| WORK TASK |
Go through the records and count the lines where the string "camera" occurs. Reply with the number only.

| ENTRIES PROVIDED |
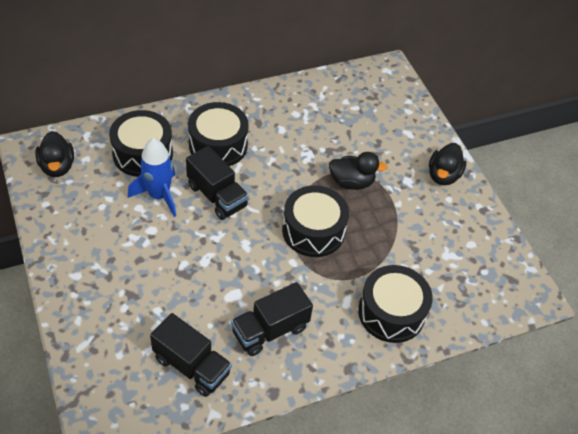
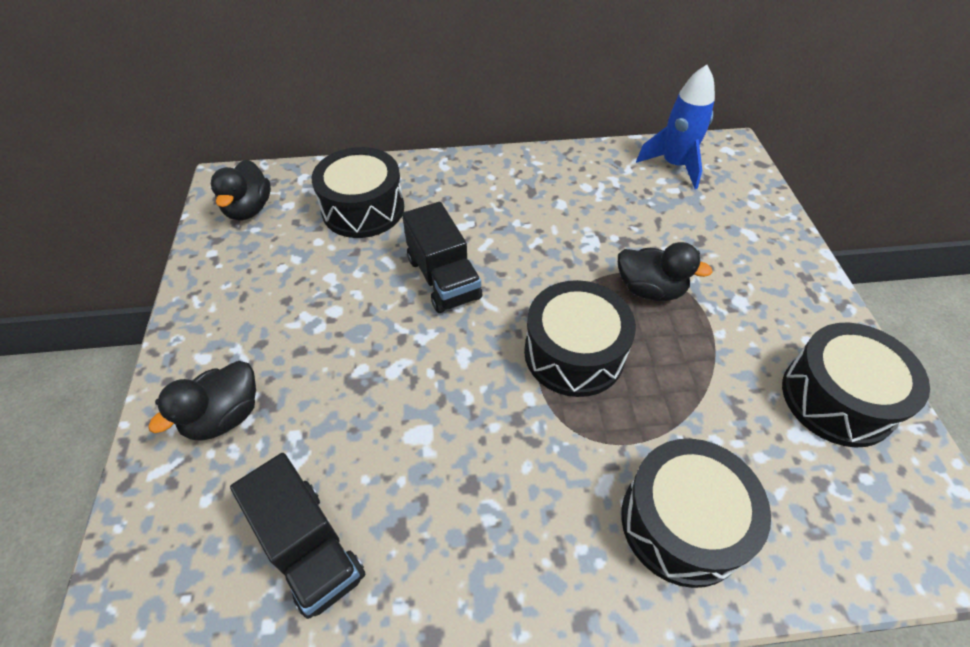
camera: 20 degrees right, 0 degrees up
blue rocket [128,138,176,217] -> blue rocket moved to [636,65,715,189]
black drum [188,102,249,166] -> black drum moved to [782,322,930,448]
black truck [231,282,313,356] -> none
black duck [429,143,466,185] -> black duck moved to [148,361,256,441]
...
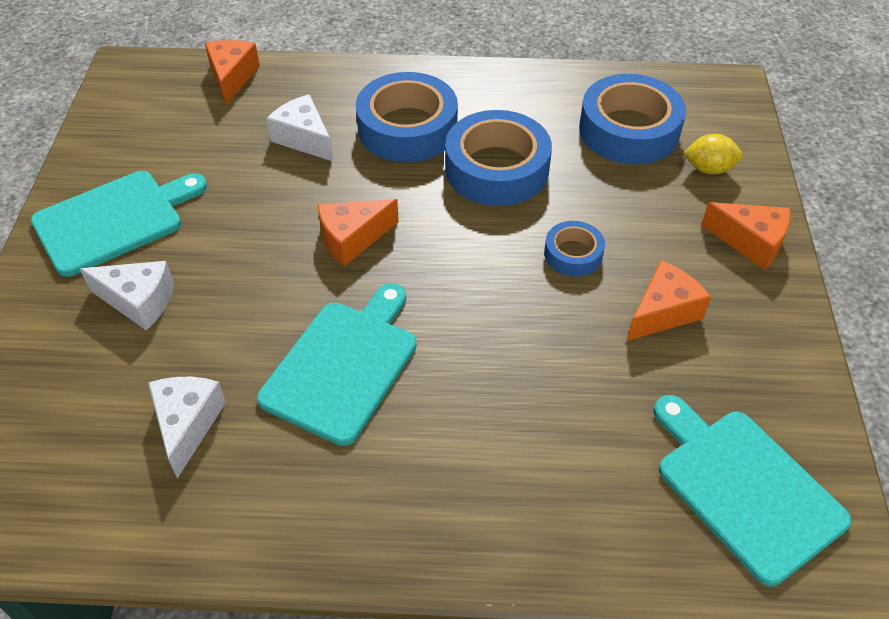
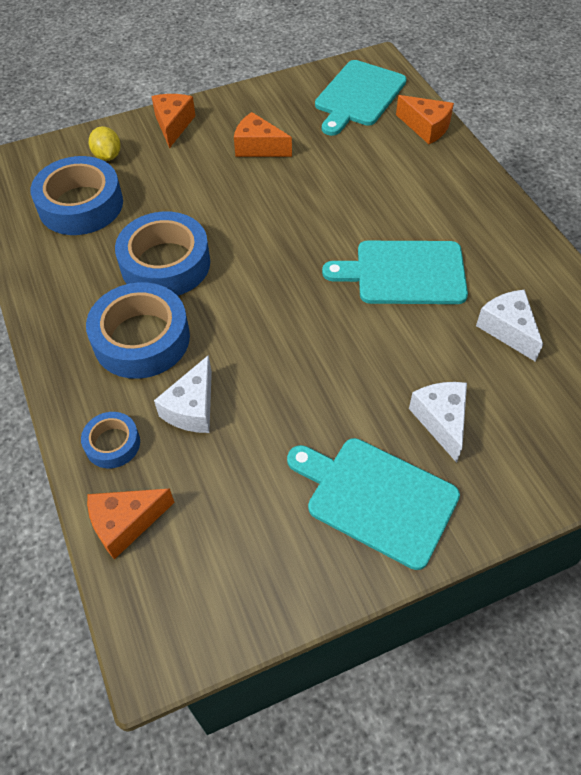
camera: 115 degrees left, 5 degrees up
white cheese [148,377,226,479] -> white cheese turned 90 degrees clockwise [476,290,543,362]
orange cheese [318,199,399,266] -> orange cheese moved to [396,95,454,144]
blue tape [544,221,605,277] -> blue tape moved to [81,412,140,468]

| REPLY |
2